> [Task brief] Lines from the one containing "(271, 256) = (407, 249): brown" to the end of the entries below must be reproduced exactly, with both end lines kept and no other line added.

(Before-and-after scene images)
== Segment start ==

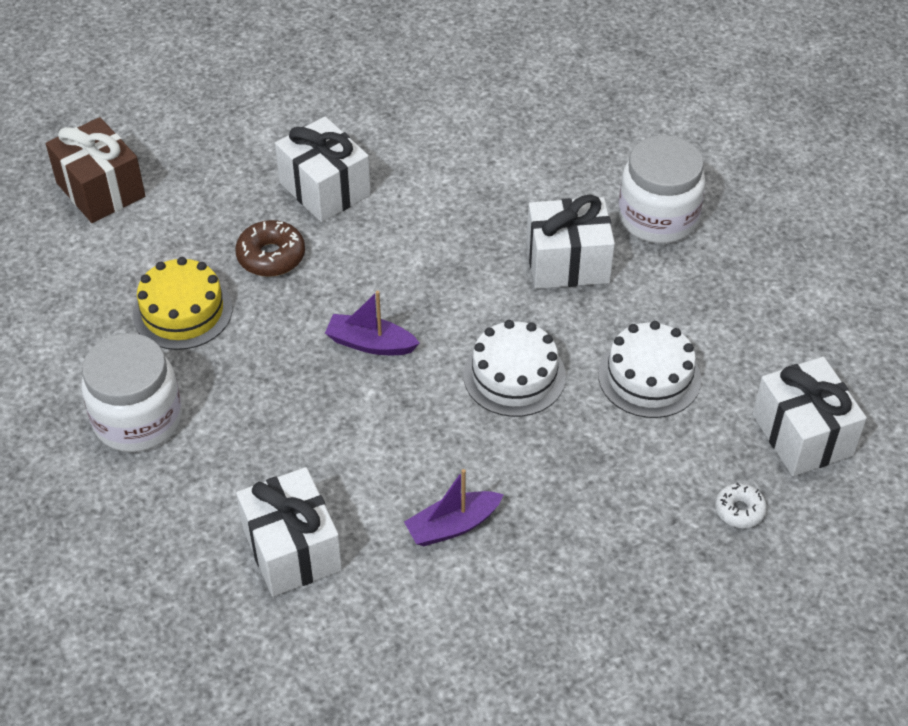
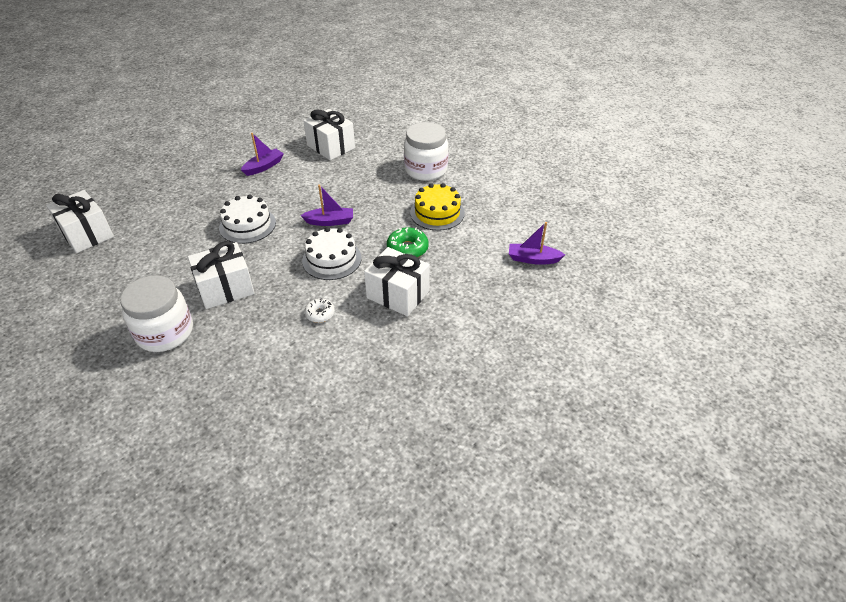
camera: 160 degrees right, 5 degrees down
(100, 190) = (533, 259): brown gift -> purple boat
(271, 256) = (407, 249): brown donut -> green donut
(649, 377) = (171, 241): white cake -> white cake (332, 259)
(739, 510) = (126, 198): white donut -> white donut (320, 314)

== Segment end ==

> [Reply]
(271, 256) = (407, 249): brown donut -> green donut
(649, 377) = (171, 241): white cake -> white cake (332, 259)
(739, 510) = (126, 198): white donut -> white donut (320, 314)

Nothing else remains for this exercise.